Edit difference data:
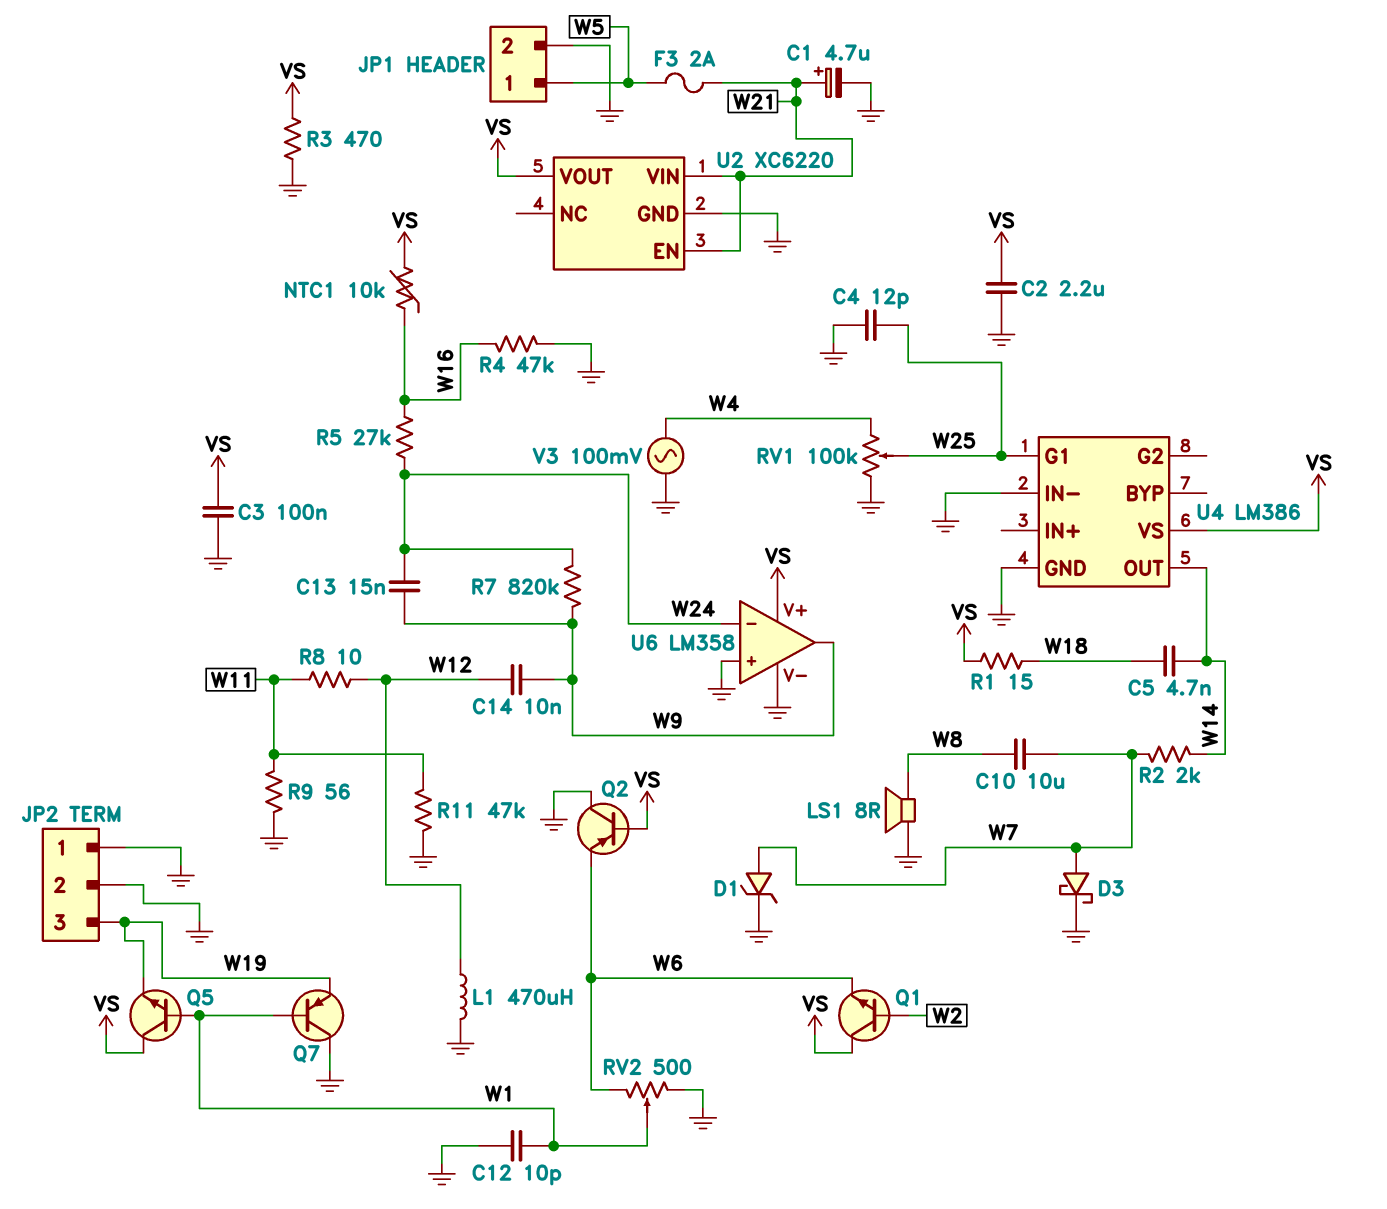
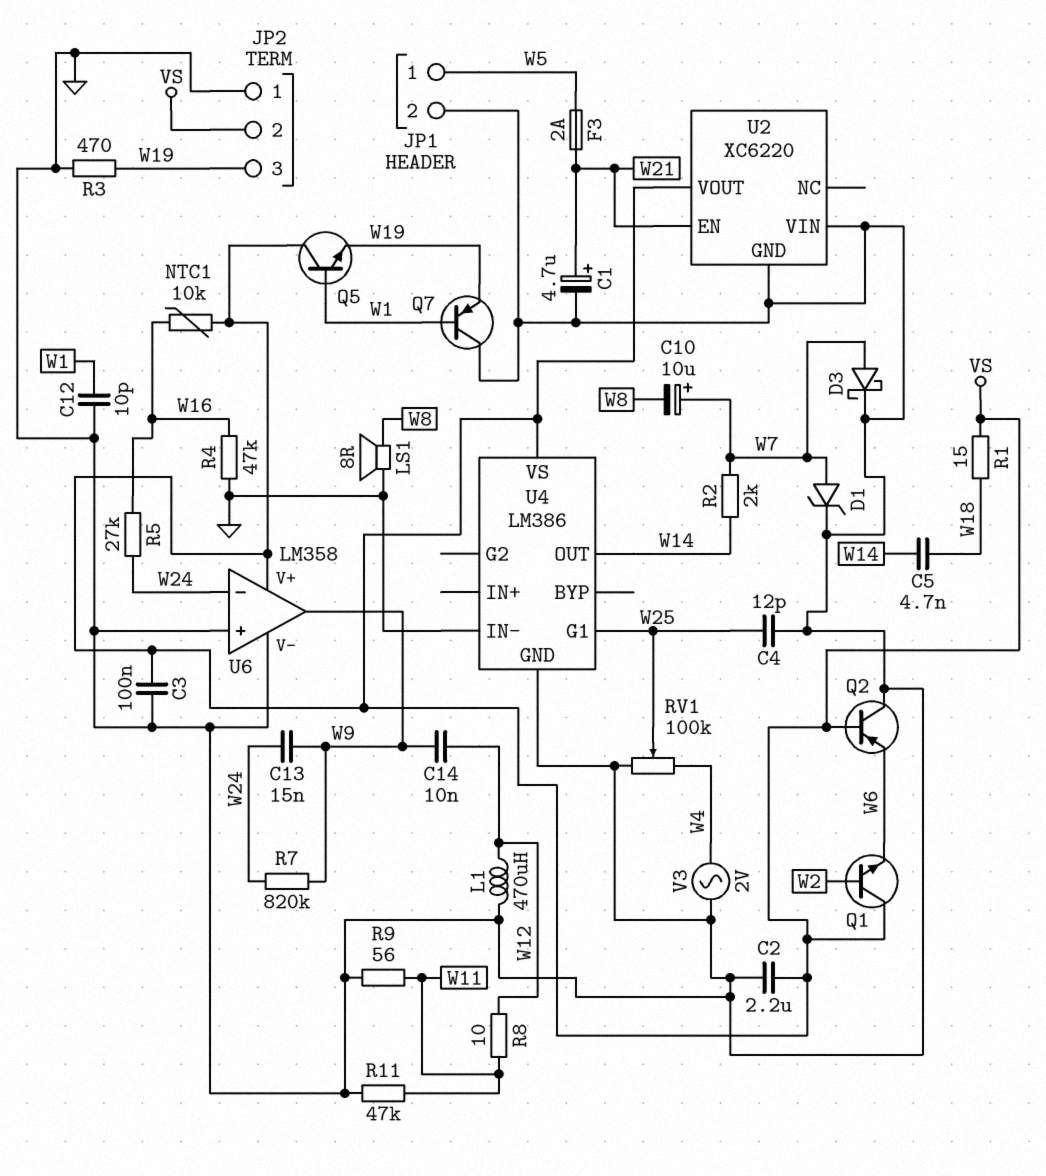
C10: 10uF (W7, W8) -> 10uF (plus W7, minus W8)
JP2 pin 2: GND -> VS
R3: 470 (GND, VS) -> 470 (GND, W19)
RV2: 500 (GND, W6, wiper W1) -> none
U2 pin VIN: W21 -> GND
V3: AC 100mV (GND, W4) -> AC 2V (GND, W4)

What to work on:
Copy the entries precisely, images excluded.

Written response:
C10: 10uF (W7, W8) -> 10uF (plus W7, minus W8)
JP2 pin 2: GND -> VS
R3: 470 (GND, VS) -> 470 (GND, W19)
RV2: 500 (GND, W6, wiper W1) -> none
U2 pin VIN: W21 -> GND
V3: AC 100mV (GND, W4) -> AC 2V (GND, W4)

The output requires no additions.